Items from a dataset:
[Start of section]
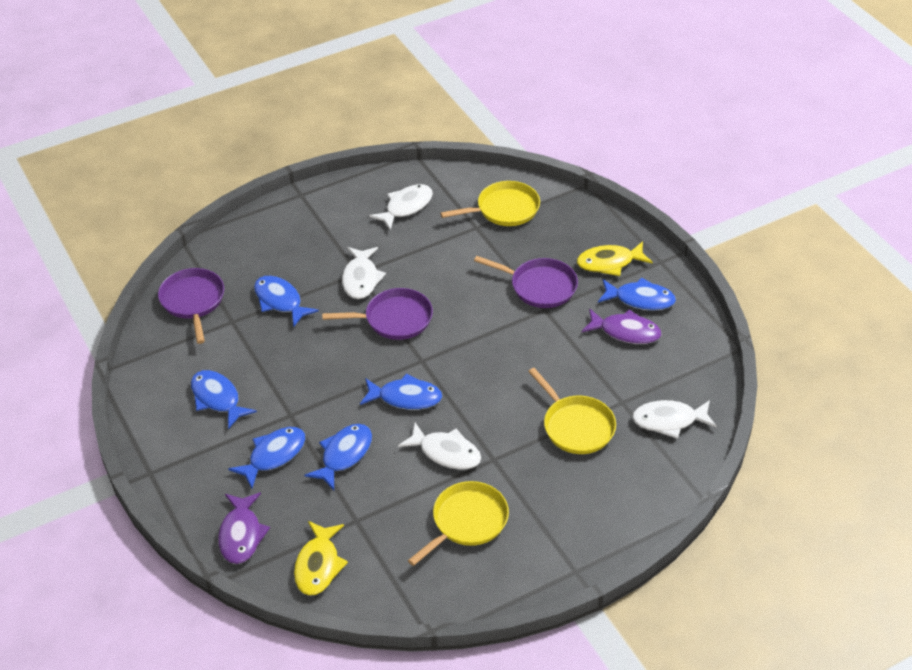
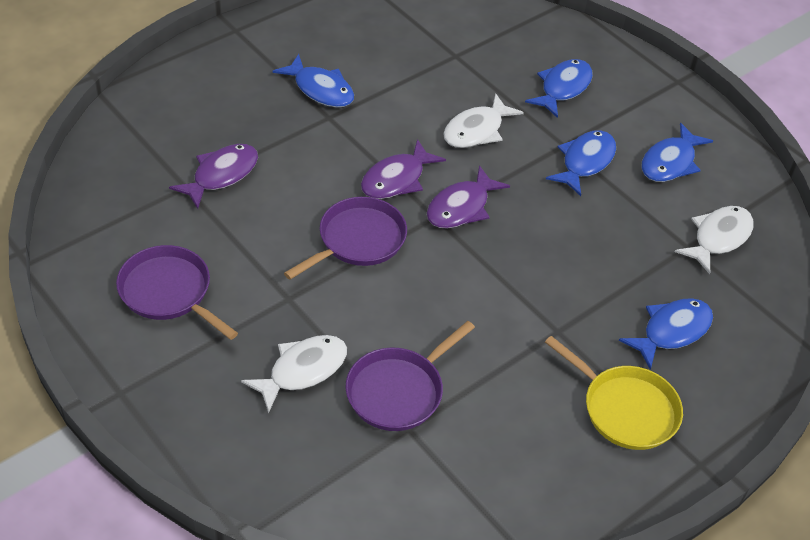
blue fish: 6 -> 5
purple fish: 2 -> 3
white fish: 4 -> 3
yellow fish: 2 -> 0
yellow pan: 3 -> 1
[End of section]
| Problem to solve |
Repeat each line of the records above exactly, but do not copy the pictures.

| Output |
blue fish: 6 -> 5
purple fish: 2 -> 3
white fish: 4 -> 3
yellow fish: 2 -> 0
yellow pan: 3 -> 1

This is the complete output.